— Material for this exercise —
= = = = = = =
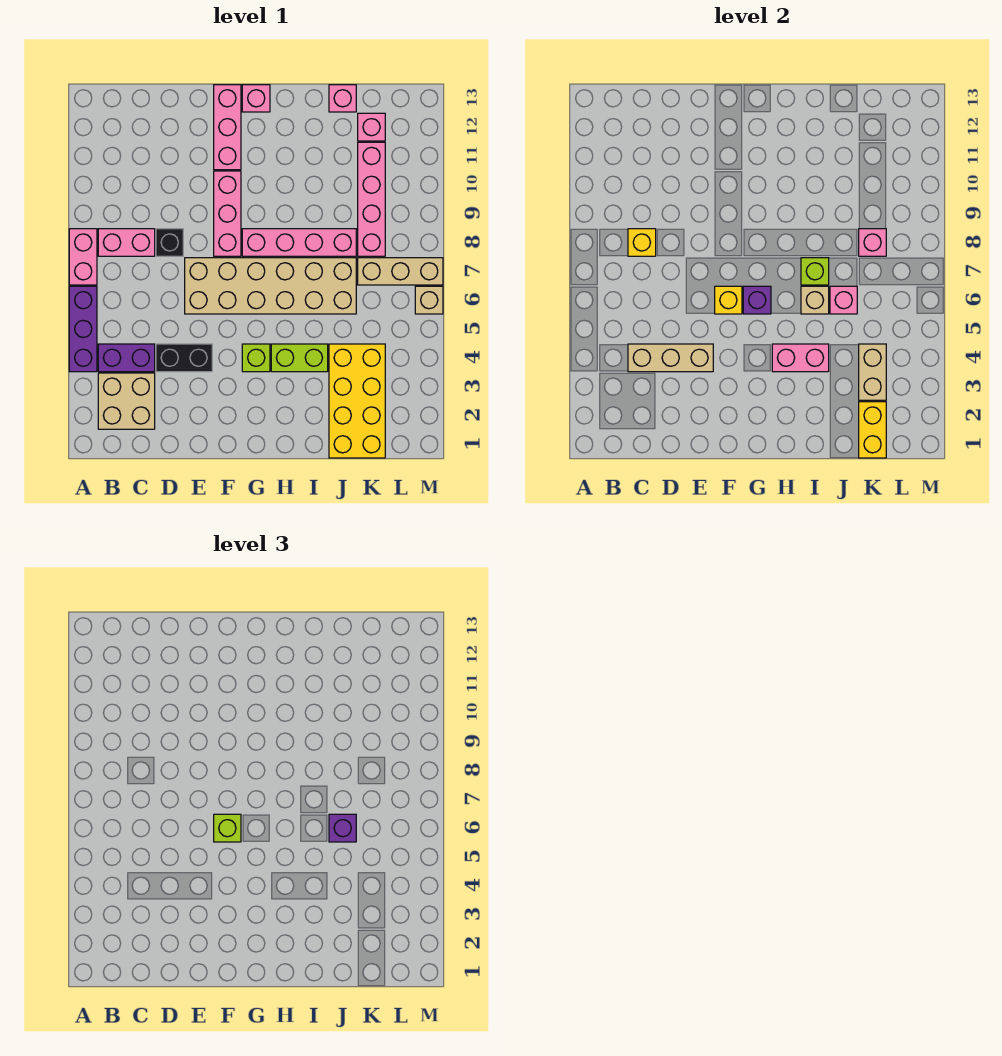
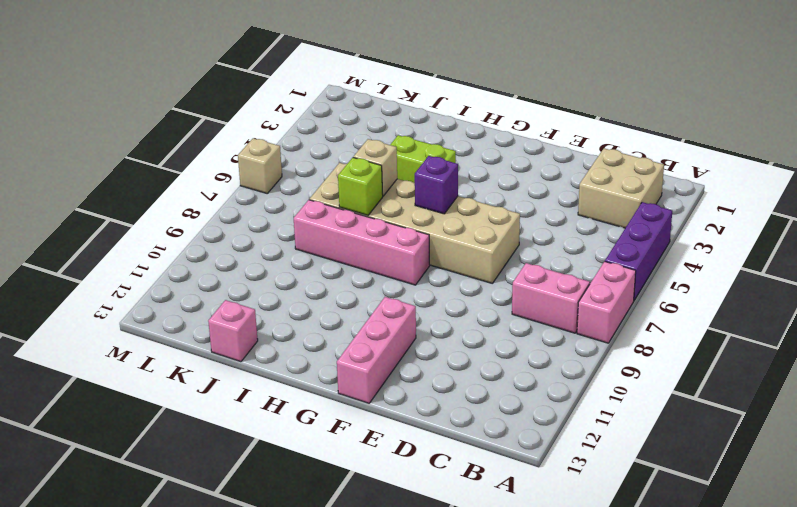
none -> purple brick B4:C4 level 1
none -> black brick D4:E4 level 1
none -> black brick D8 level 1
none -> pink brick F8:F10 level 1

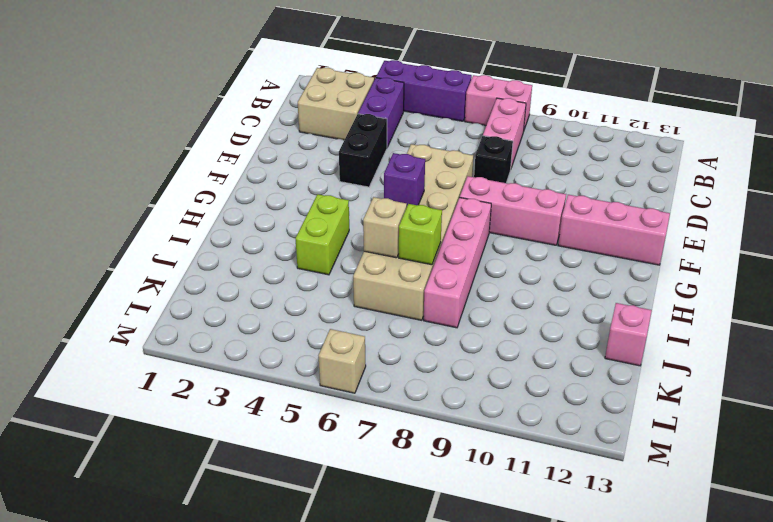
none -> lime brick G4 level 1
none -> pink brick G13 level 1
none -> yellow brick J1:K4 level 1
none -> tan brick K7:M7 level 1

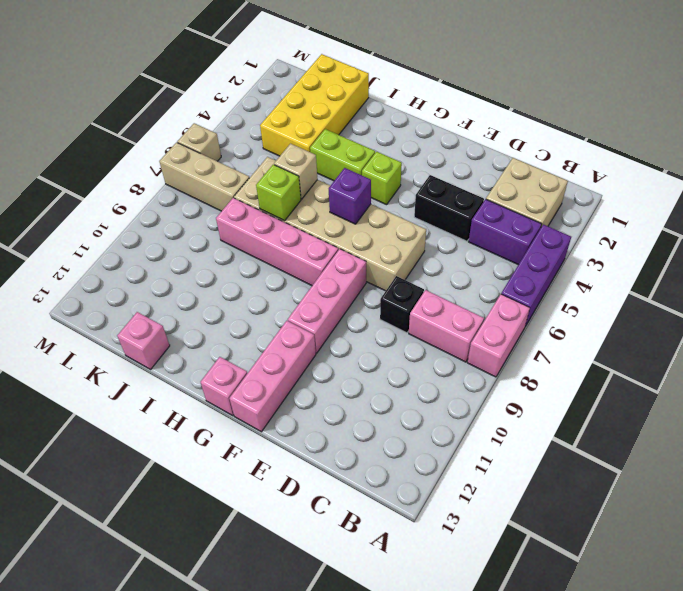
none -> pink brick K8:K11 level 1
none -> pink brick K12 level 1
none -> tan brick C4:E4 level 2
none -> yellow brick C8 level 2

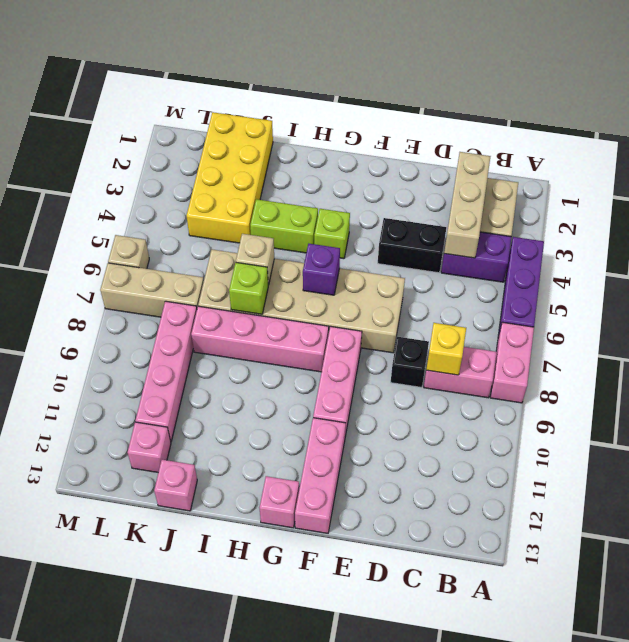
tan brick C2:C4 level 2 -> tan brick C4:E4 level 2
none -> yellow brick F6 level 2
none -> pink brick H4:I4 level 2
none -> pink brick J6 level 2
none -> yellow brick K1:K2 level 2

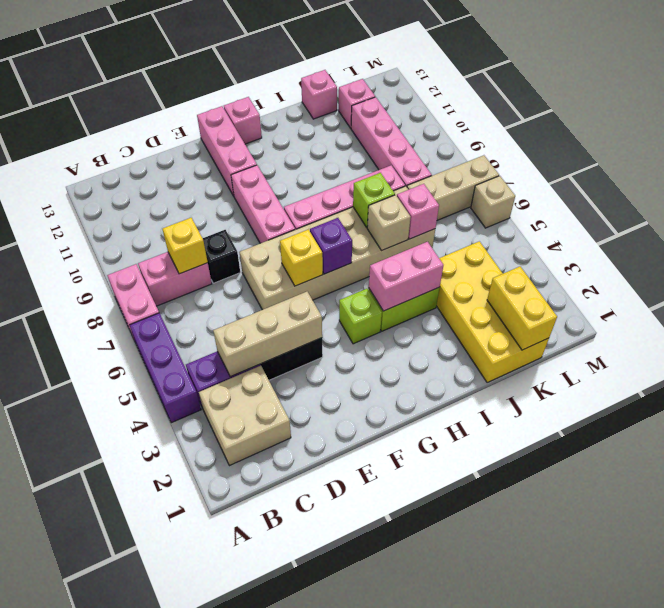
none -> tan brick K3:K4 level 2
none -> pink brick K8 level 2
none -> lime brick F6 level 3
none -> purple brick J6 level 3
= = = = = = =
— Work task —
Pictures do not belong in the copy. Repeat exactly each line from the one with "tan brick C2:C4" through the end of the listing.

— Solution below —
tan brick C2:C4 level 2 -> tan brick C4:E4 level 2
none -> yellow brick F6 level 2
none -> pink brick H4:I4 level 2
none -> pink brick J6 level 2
none -> yellow brick K1:K2 level 2

none -> tan brick K3:K4 level 2
none -> pink brick K8 level 2
none -> lime brick F6 level 3
none -> purple brick J6 level 3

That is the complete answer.